* BRIEF: Nothing should differ. Repeat every record as written.

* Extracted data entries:
<<<<
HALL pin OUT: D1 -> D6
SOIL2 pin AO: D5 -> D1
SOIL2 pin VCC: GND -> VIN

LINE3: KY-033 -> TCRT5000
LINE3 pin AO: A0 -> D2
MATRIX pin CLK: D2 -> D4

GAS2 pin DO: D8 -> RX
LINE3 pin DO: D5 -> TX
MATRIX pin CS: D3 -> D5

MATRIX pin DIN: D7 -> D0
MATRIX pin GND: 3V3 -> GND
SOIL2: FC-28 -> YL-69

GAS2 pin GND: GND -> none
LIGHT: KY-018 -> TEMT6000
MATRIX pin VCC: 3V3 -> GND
>>>>
* RESULT OF THE TASK:
HALL pin OUT: D1 -> D6
SOIL2 pin AO: D5 -> D1
SOIL2 pin VCC: GND -> VIN

LINE3: KY-033 -> TCRT5000
LINE3 pin AO: A0 -> D2
MATRIX pin CLK: D2 -> D4

GAS2 pin DO: D8 -> RX
LINE3 pin DO: D5 -> TX
MATRIX pin CS: D3 -> D5

MATRIX pin DIN: D7 -> D0
MATRIX pin GND: 3V3 -> GND
SOIL2: FC-28 -> YL-69

GAS2 pin GND: GND -> none
LIGHT: KY-018 -> TEMT6000
MATRIX pin VCC: 3V3 -> GND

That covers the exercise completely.